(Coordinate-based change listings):
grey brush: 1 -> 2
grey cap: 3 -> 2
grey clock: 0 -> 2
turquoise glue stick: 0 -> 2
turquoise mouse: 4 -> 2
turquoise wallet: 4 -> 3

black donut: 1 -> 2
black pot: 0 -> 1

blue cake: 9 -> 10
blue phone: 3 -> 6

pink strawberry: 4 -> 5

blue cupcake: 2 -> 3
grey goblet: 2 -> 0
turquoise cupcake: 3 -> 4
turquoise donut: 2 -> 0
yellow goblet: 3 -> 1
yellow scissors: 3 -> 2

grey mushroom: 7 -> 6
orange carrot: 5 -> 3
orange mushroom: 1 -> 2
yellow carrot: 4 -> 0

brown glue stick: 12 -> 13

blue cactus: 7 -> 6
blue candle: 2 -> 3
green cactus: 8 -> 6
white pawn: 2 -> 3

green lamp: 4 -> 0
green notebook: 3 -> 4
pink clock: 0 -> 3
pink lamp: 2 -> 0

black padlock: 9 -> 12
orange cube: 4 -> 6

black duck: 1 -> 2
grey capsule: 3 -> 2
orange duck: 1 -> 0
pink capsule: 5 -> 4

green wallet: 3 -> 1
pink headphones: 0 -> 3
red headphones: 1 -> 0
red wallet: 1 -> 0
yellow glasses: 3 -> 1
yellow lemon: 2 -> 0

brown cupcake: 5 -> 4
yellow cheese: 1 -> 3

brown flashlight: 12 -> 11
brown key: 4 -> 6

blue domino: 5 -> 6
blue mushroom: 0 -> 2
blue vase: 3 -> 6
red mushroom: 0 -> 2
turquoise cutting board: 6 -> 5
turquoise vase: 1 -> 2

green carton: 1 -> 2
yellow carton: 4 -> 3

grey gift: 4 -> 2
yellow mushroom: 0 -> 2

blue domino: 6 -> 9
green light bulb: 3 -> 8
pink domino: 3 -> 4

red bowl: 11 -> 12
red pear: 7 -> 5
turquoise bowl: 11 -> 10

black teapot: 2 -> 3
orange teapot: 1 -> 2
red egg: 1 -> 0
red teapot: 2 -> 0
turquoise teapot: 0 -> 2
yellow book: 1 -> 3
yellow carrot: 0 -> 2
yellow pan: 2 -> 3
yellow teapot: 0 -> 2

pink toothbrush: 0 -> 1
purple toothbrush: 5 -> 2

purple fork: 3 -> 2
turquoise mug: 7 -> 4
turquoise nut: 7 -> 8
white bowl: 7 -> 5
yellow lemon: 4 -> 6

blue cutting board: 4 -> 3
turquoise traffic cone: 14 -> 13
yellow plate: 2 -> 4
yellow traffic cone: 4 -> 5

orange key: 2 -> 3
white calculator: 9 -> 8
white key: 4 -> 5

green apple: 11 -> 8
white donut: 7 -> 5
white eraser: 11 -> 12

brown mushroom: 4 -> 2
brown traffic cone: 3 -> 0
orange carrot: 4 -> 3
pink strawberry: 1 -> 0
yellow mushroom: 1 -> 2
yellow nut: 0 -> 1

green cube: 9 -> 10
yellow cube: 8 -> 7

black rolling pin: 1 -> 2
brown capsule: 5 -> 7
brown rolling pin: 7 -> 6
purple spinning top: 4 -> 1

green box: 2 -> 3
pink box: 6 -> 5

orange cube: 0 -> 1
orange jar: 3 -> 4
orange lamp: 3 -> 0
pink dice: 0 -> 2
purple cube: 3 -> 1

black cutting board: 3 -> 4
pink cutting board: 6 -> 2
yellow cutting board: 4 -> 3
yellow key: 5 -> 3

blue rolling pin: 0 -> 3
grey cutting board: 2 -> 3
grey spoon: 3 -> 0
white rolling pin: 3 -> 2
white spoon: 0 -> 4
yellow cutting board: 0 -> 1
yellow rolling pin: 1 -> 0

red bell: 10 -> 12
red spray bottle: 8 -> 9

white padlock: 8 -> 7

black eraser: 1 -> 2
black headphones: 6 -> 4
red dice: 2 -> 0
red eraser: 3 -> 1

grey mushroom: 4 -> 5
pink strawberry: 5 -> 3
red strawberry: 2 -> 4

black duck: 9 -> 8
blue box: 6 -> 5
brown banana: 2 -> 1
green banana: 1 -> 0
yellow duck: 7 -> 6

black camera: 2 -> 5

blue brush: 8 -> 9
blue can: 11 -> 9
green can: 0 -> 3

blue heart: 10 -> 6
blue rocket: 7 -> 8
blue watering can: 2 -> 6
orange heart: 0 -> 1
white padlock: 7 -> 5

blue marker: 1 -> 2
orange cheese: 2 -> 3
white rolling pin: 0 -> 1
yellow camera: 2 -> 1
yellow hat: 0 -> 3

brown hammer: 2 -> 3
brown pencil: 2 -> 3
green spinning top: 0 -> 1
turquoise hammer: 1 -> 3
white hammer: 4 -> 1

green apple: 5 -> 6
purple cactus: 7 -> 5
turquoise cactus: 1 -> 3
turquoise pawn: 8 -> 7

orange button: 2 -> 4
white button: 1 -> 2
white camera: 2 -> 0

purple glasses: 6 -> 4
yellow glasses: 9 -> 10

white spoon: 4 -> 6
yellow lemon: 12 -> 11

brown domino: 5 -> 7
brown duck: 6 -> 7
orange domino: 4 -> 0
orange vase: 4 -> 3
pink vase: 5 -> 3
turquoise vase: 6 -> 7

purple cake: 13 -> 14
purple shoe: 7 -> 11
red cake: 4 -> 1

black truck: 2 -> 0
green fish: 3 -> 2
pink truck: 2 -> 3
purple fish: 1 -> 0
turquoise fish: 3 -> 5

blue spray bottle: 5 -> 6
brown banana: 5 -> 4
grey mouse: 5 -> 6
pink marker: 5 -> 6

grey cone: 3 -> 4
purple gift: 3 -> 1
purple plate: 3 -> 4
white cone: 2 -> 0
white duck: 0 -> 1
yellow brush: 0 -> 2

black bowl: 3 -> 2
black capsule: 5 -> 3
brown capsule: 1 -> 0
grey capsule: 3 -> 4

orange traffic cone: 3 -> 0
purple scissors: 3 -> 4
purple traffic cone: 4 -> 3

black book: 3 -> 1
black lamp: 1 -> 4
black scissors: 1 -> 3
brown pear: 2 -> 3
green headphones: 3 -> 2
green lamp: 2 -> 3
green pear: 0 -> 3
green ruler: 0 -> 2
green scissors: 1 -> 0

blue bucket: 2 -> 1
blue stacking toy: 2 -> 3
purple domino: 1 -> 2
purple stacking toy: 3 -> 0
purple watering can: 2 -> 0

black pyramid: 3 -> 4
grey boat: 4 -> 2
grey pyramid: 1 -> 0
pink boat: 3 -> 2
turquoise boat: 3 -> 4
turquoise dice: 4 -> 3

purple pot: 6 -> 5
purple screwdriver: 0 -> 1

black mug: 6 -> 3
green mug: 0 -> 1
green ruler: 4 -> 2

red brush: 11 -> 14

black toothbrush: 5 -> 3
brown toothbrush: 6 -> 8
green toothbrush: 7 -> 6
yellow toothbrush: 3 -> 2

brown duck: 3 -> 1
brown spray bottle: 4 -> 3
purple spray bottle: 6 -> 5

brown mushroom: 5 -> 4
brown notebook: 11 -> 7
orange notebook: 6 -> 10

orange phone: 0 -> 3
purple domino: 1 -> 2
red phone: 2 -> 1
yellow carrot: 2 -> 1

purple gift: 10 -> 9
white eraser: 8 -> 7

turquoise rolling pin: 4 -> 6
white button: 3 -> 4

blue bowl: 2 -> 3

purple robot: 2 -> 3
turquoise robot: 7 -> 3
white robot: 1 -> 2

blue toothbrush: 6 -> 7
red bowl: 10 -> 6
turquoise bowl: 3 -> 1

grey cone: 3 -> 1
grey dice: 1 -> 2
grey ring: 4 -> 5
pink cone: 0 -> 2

(ACTION ITEM):
All records above are to be printed exactly, with nothing omitted.

(ANSWER BOX):
grey brush: 1 -> 2
grey cap: 3 -> 2
grey clock: 0 -> 2
turquoise glue stick: 0 -> 2
turquoise mouse: 4 -> 2
turquoise wallet: 4 -> 3

black donut: 1 -> 2
black pot: 0 -> 1

blue cake: 9 -> 10
blue phone: 3 -> 6

pink strawberry: 4 -> 5

blue cupcake: 2 -> 3
grey goblet: 2 -> 0
turquoise cupcake: 3 -> 4
turquoise donut: 2 -> 0
yellow goblet: 3 -> 1
yellow scissors: 3 -> 2

grey mushroom: 7 -> 6
orange carrot: 5 -> 3
orange mushroom: 1 -> 2
yellow carrot: 4 -> 0

brown glue stick: 12 -> 13

blue cactus: 7 -> 6
blue candle: 2 -> 3
green cactus: 8 -> 6
white pawn: 2 -> 3

green lamp: 4 -> 0
green notebook: 3 -> 4
pink clock: 0 -> 3
pink lamp: 2 -> 0

black padlock: 9 -> 12
orange cube: 4 -> 6

black duck: 1 -> 2
grey capsule: 3 -> 2
orange duck: 1 -> 0
pink capsule: 5 -> 4

green wallet: 3 -> 1
pink headphones: 0 -> 3
red headphones: 1 -> 0
red wallet: 1 -> 0
yellow glasses: 3 -> 1
yellow lemon: 2 -> 0

brown cupcake: 5 -> 4
yellow cheese: 1 -> 3

brown flashlight: 12 -> 11
brown key: 4 -> 6

blue domino: 5 -> 6
blue mushroom: 0 -> 2
blue vase: 3 -> 6
red mushroom: 0 -> 2
turquoise cutting board: 6 -> 5
turquoise vase: 1 -> 2

green carton: 1 -> 2
yellow carton: 4 -> 3

grey gift: 4 -> 2
yellow mushroom: 0 -> 2

blue domino: 6 -> 9
green light bulb: 3 -> 8
pink domino: 3 -> 4

red bowl: 11 -> 12
red pear: 7 -> 5
turquoise bowl: 11 -> 10

black teapot: 2 -> 3
orange teapot: 1 -> 2
red egg: 1 -> 0
red teapot: 2 -> 0
turquoise teapot: 0 -> 2
yellow book: 1 -> 3
yellow carrot: 0 -> 2
yellow pan: 2 -> 3
yellow teapot: 0 -> 2

pink toothbrush: 0 -> 1
purple toothbrush: 5 -> 2

purple fork: 3 -> 2
turquoise mug: 7 -> 4
turquoise nut: 7 -> 8
white bowl: 7 -> 5
yellow lemon: 4 -> 6

blue cutting board: 4 -> 3
turquoise traffic cone: 14 -> 13
yellow plate: 2 -> 4
yellow traffic cone: 4 -> 5

orange key: 2 -> 3
white calculator: 9 -> 8
white key: 4 -> 5

green apple: 11 -> 8
white donut: 7 -> 5
white eraser: 11 -> 12

brown mushroom: 4 -> 2
brown traffic cone: 3 -> 0
orange carrot: 4 -> 3
pink strawberry: 1 -> 0
yellow mushroom: 1 -> 2
yellow nut: 0 -> 1

green cube: 9 -> 10
yellow cube: 8 -> 7

black rolling pin: 1 -> 2
brown capsule: 5 -> 7
brown rolling pin: 7 -> 6
purple spinning top: 4 -> 1

green box: 2 -> 3
pink box: 6 -> 5

orange cube: 0 -> 1
orange jar: 3 -> 4
orange lamp: 3 -> 0
pink dice: 0 -> 2
purple cube: 3 -> 1

black cutting board: 3 -> 4
pink cutting board: 6 -> 2
yellow cutting board: 4 -> 3
yellow key: 5 -> 3

blue rolling pin: 0 -> 3
grey cutting board: 2 -> 3
grey spoon: 3 -> 0
white rolling pin: 3 -> 2
white spoon: 0 -> 4
yellow cutting board: 0 -> 1
yellow rolling pin: 1 -> 0

red bell: 10 -> 12
red spray bottle: 8 -> 9

white padlock: 8 -> 7

black eraser: 1 -> 2
black headphones: 6 -> 4
red dice: 2 -> 0
red eraser: 3 -> 1

grey mushroom: 4 -> 5
pink strawberry: 5 -> 3
red strawberry: 2 -> 4

black duck: 9 -> 8
blue box: 6 -> 5
brown banana: 2 -> 1
green banana: 1 -> 0
yellow duck: 7 -> 6

black camera: 2 -> 5

blue brush: 8 -> 9
blue can: 11 -> 9
green can: 0 -> 3

blue heart: 10 -> 6
blue rocket: 7 -> 8
blue watering can: 2 -> 6
orange heart: 0 -> 1
white padlock: 7 -> 5

blue marker: 1 -> 2
orange cheese: 2 -> 3
white rolling pin: 0 -> 1
yellow camera: 2 -> 1
yellow hat: 0 -> 3

brown hammer: 2 -> 3
brown pencil: 2 -> 3
green spinning top: 0 -> 1
turquoise hammer: 1 -> 3
white hammer: 4 -> 1

green apple: 5 -> 6
purple cactus: 7 -> 5
turquoise cactus: 1 -> 3
turquoise pawn: 8 -> 7

orange button: 2 -> 4
white button: 1 -> 2
white camera: 2 -> 0

purple glasses: 6 -> 4
yellow glasses: 9 -> 10

white spoon: 4 -> 6
yellow lemon: 12 -> 11

brown domino: 5 -> 7
brown duck: 6 -> 7
orange domino: 4 -> 0
orange vase: 4 -> 3
pink vase: 5 -> 3
turquoise vase: 6 -> 7

purple cake: 13 -> 14
purple shoe: 7 -> 11
red cake: 4 -> 1

black truck: 2 -> 0
green fish: 3 -> 2
pink truck: 2 -> 3
purple fish: 1 -> 0
turquoise fish: 3 -> 5

blue spray bottle: 5 -> 6
brown banana: 5 -> 4
grey mouse: 5 -> 6
pink marker: 5 -> 6

grey cone: 3 -> 4
purple gift: 3 -> 1
purple plate: 3 -> 4
white cone: 2 -> 0
white duck: 0 -> 1
yellow brush: 0 -> 2

black bowl: 3 -> 2
black capsule: 5 -> 3
brown capsule: 1 -> 0
grey capsule: 3 -> 4

orange traffic cone: 3 -> 0
purple scissors: 3 -> 4
purple traffic cone: 4 -> 3

black book: 3 -> 1
black lamp: 1 -> 4
black scissors: 1 -> 3
brown pear: 2 -> 3
green headphones: 3 -> 2
green lamp: 2 -> 3
green pear: 0 -> 3
green ruler: 0 -> 2
green scissors: 1 -> 0

blue bucket: 2 -> 1
blue stacking toy: 2 -> 3
purple domino: 1 -> 2
purple stacking toy: 3 -> 0
purple watering can: 2 -> 0

black pyramid: 3 -> 4
grey boat: 4 -> 2
grey pyramid: 1 -> 0
pink boat: 3 -> 2
turquoise boat: 3 -> 4
turquoise dice: 4 -> 3

purple pot: 6 -> 5
purple screwdriver: 0 -> 1

black mug: 6 -> 3
green mug: 0 -> 1
green ruler: 4 -> 2

red brush: 11 -> 14

black toothbrush: 5 -> 3
brown toothbrush: 6 -> 8
green toothbrush: 7 -> 6
yellow toothbrush: 3 -> 2

brown duck: 3 -> 1
brown spray bottle: 4 -> 3
purple spray bottle: 6 -> 5

brown mushroom: 5 -> 4
brown notebook: 11 -> 7
orange notebook: 6 -> 10

orange phone: 0 -> 3
purple domino: 1 -> 2
red phone: 2 -> 1
yellow carrot: 2 -> 1

purple gift: 10 -> 9
white eraser: 8 -> 7

turquoise rolling pin: 4 -> 6
white button: 3 -> 4

blue bowl: 2 -> 3

purple robot: 2 -> 3
turquoise robot: 7 -> 3
white robot: 1 -> 2

blue toothbrush: 6 -> 7
red bowl: 10 -> 6
turquoise bowl: 3 -> 1

grey cone: 3 -> 1
grey dice: 1 -> 2
grey ring: 4 -> 5
pink cone: 0 -> 2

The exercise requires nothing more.